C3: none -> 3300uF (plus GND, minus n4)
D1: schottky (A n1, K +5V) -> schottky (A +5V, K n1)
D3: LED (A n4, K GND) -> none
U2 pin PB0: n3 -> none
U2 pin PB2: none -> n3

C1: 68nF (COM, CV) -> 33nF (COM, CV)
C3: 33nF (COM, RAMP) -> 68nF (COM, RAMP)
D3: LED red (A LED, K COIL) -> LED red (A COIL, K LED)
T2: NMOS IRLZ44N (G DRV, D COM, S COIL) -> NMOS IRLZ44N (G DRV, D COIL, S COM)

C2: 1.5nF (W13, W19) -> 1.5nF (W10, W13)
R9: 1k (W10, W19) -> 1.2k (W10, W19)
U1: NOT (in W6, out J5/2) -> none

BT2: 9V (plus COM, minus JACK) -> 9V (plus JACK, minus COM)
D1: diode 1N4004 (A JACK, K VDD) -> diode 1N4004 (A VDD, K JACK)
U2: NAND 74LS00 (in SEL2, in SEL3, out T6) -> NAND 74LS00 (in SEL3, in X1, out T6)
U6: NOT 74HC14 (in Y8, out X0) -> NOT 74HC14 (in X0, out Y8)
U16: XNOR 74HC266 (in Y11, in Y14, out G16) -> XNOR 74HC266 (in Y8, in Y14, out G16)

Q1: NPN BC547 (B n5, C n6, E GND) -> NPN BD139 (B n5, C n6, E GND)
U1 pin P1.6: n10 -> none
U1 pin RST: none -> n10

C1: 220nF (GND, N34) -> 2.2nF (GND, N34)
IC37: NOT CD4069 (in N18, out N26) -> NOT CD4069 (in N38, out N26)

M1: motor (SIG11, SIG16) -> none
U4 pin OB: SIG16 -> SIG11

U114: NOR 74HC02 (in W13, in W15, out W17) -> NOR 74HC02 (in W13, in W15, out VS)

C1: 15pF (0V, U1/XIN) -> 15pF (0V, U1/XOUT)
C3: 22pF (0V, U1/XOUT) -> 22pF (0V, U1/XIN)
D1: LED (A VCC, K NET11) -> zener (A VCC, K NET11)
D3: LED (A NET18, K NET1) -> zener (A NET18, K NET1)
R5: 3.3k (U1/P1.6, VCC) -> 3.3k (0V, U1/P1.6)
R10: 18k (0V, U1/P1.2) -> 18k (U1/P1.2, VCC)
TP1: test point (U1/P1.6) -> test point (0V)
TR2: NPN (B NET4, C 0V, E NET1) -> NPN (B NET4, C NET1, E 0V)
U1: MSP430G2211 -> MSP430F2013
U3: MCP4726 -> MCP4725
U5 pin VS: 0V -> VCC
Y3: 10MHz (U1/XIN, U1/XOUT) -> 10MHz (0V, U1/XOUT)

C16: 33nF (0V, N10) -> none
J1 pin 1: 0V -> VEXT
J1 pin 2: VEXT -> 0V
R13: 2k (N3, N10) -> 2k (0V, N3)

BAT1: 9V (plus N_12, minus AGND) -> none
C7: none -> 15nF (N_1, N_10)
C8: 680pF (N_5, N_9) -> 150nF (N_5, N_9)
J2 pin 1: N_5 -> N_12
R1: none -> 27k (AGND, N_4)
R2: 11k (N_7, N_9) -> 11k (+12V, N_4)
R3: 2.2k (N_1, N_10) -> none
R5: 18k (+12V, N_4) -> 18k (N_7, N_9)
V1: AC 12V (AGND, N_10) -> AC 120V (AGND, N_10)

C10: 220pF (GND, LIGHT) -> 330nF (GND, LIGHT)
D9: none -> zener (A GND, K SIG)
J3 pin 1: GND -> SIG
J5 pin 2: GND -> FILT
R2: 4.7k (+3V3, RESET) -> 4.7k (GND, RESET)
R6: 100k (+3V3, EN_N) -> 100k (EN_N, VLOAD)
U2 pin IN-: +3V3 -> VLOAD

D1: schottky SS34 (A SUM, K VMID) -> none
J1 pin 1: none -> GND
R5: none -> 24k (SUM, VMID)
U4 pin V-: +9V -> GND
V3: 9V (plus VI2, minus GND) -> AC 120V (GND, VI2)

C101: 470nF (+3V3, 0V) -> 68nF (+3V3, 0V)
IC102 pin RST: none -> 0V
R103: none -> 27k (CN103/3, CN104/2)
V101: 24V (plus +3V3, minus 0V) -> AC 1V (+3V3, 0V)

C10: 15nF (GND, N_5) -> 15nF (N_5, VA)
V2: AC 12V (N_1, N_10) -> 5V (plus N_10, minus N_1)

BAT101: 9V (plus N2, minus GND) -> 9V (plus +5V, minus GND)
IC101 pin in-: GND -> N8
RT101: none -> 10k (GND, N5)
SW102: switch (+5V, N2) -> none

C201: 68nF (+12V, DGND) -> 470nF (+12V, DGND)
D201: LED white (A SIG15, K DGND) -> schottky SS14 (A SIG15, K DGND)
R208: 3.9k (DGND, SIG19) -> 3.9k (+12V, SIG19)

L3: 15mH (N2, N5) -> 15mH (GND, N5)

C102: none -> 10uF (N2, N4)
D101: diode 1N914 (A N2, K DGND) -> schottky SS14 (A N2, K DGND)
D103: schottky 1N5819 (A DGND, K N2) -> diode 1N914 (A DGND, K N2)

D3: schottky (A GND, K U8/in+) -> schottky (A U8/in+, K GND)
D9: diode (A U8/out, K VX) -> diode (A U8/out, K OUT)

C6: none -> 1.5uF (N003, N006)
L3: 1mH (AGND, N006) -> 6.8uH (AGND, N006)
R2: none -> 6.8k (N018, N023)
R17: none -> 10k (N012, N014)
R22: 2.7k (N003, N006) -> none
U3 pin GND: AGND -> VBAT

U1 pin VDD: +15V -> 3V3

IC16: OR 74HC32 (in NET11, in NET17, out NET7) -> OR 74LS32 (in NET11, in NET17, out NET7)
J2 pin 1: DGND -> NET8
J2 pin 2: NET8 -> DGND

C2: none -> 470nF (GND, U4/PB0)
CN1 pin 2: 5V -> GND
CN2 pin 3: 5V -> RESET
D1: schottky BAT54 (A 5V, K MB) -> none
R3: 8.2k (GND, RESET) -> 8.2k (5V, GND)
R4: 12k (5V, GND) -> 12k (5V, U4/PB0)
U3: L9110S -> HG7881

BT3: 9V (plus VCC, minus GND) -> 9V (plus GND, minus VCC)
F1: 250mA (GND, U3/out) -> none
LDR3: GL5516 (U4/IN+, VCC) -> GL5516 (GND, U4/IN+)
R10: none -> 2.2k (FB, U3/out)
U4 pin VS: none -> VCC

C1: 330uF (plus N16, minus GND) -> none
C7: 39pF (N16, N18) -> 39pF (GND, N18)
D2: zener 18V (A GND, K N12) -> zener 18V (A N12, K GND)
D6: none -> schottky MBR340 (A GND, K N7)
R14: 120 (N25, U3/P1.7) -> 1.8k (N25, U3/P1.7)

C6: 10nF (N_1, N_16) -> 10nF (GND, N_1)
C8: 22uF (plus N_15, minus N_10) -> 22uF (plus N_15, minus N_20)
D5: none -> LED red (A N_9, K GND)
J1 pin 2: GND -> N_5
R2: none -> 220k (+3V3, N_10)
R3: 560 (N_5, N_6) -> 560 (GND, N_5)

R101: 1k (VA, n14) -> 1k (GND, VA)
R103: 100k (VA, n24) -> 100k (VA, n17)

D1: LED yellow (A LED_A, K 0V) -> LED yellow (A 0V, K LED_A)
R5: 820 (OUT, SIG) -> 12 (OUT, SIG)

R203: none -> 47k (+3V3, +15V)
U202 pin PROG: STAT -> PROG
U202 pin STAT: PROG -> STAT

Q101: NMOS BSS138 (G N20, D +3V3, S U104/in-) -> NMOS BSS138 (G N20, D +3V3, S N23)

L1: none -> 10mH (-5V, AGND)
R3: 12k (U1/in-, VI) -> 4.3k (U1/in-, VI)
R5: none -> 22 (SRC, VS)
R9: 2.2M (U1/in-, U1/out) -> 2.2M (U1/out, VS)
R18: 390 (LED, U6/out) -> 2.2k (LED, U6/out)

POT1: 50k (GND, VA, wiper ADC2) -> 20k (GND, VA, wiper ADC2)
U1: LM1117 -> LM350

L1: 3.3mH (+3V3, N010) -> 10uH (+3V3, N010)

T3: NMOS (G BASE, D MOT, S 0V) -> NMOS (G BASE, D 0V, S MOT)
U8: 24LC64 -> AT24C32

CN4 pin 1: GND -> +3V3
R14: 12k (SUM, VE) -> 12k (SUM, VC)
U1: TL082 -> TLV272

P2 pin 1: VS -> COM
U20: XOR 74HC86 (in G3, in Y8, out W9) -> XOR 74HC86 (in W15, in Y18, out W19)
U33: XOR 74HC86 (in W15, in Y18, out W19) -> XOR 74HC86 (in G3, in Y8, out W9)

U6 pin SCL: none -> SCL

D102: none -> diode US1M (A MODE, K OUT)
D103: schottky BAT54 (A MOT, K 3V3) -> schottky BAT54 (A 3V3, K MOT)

-- Your instructions --
Could you reproduce exactly the lines of the entries above, from the one with "D3: schottky (A" through the one with "J2 pin 2: NET8 -> DGND", and nothing else?

-- Output below --
D3: schottky (A GND, K U8/in+) -> schottky (A U8/in+, K GND)
D9: diode (A U8/out, K VX) -> diode (A U8/out, K OUT)

C6: none -> 1.5uF (N003, N006)
L3: 1mH (AGND, N006) -> 6.8uH (AGND, N006)
R2: none -> 6.8k (N018, N023)
R17: none -> 10k (N012, N014)
R22: 2.7k (N003, N006) -> none
U3 pin GND: AGND -> VBAT

U1 pin VDD: +15V -> 3V3

IC16: OR 74HC32 (in NET11, in NET17, out NET7) -> OR 74LS32 (in NET11, in NET17, out NET7)
J2 pin 1: DGND -> NET8
J2 pin 2: NET8 -> DGND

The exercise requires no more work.